### [EXERCISE DESCRIPTION]
Pull every line with the word "round" out of the entries below.

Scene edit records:
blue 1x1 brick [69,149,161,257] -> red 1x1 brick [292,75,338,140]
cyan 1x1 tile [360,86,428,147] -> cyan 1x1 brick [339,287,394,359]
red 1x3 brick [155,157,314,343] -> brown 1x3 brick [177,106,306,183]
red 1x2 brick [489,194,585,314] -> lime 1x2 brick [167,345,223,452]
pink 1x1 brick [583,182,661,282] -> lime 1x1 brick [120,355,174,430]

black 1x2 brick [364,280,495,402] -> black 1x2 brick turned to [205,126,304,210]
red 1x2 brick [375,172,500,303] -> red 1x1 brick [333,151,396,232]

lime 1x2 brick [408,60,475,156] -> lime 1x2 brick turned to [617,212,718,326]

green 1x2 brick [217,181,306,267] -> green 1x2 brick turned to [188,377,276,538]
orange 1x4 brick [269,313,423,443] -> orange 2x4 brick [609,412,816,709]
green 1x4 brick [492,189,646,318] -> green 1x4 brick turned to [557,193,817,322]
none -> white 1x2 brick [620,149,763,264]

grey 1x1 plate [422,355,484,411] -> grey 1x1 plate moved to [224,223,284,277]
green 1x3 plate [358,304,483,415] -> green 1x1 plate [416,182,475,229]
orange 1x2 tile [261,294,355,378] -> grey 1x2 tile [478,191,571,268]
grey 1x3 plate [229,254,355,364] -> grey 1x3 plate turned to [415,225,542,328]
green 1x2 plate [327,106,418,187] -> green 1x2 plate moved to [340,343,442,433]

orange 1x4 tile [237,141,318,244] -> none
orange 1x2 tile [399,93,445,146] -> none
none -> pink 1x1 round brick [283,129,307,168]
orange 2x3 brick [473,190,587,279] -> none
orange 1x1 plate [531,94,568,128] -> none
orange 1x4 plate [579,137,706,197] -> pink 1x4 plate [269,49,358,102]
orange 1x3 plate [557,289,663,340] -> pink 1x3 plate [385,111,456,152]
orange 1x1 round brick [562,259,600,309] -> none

### [OUTPUT OF THE EXERCISE]
none -> pink 1x1 round brick [283,129,307,168]
orange 1x1 round brick [562,259,600,309] -> none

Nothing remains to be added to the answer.